Before-and-after object listings:

BEGIN

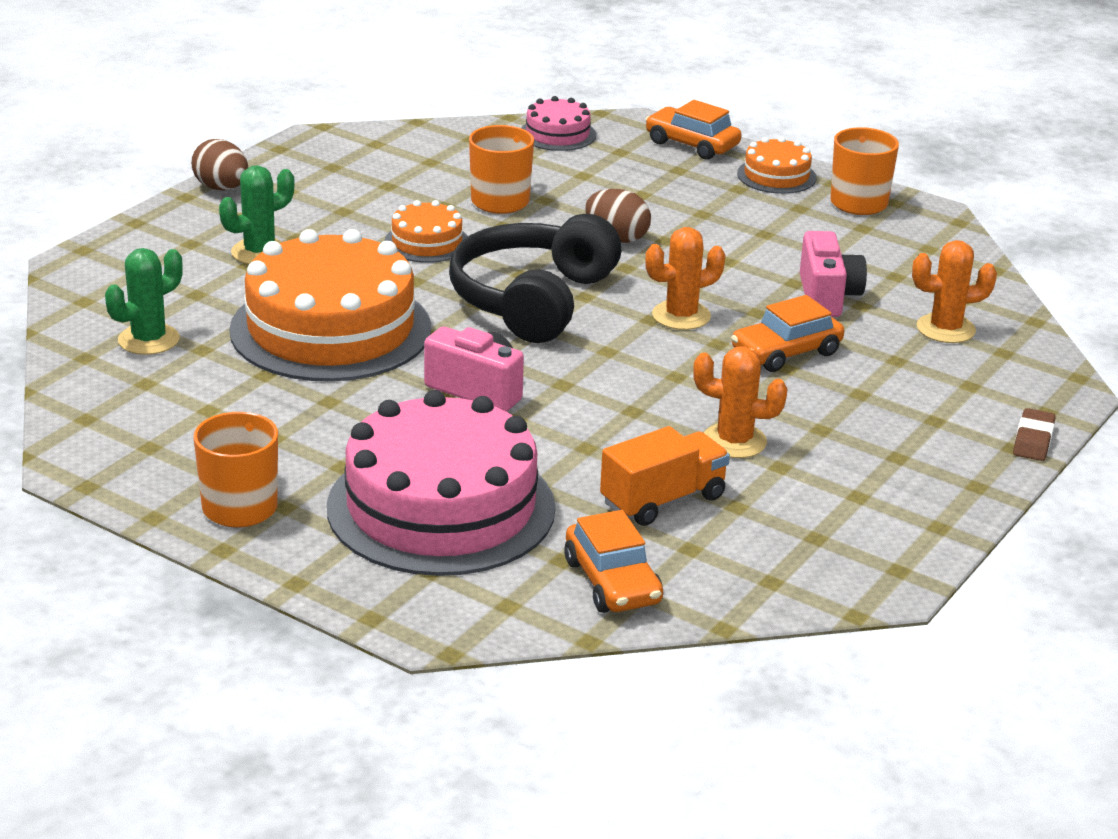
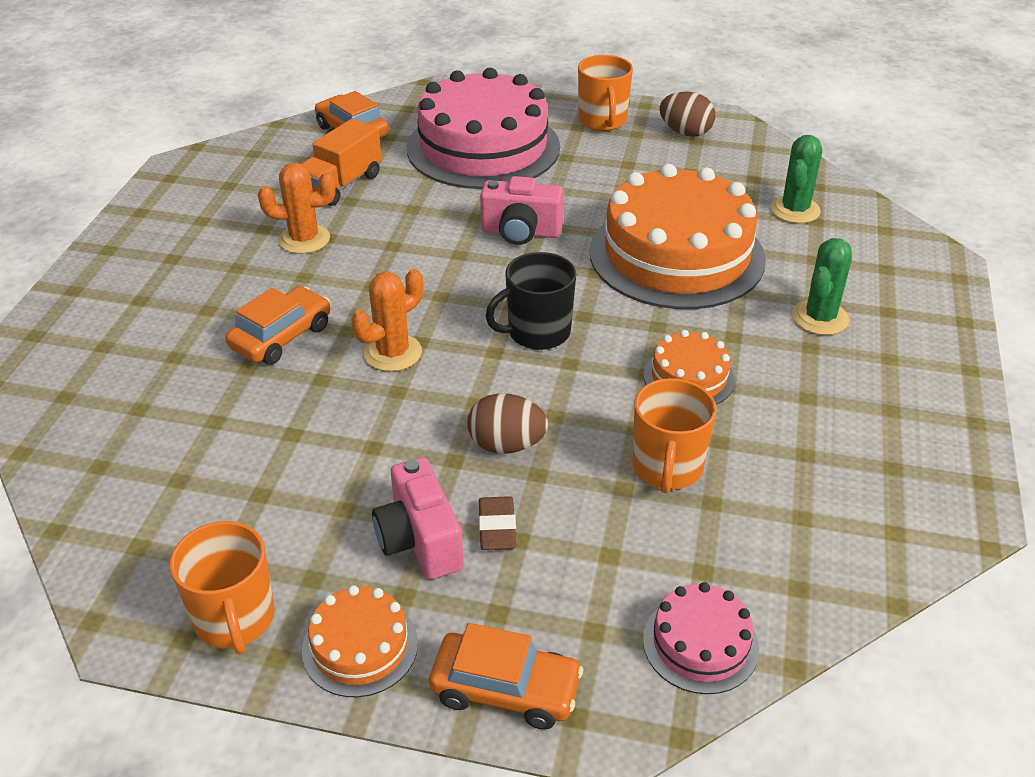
camera: 160 degrees right, 10 degrees up
(221, 188) = (954, 392): brown egg -> brown egg (685, 132)
(533, 300) = (537, 332): black headphones -> black mug
(827, 296) = (253, 422): pink camera -> pink camera (419, 540)
(945, 329) = (123, 411): orange cactus -> none
(1033, 440) = (53, 301): brown eraser -> brown eraser (497, 527)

END

• [Your assignment]: Each entry is to be returned precisely as it appears, but the pictures are to be dropped.

• [Written answer]:
camera: 160 degrees right, 10 degrees up
(221, 188) = (954, 392): brown egg -> brown egg (685, 132)
(533, 300) = (537, 332): black headphones -> black mug
(827, 296) = (253, 422): pink camera -> pink camera (419, 540)
(945, 329) = (123, 411): orange cactus -> none
(1033, 440) = (53, 301): brown eraser -> brown eraser (497, 527)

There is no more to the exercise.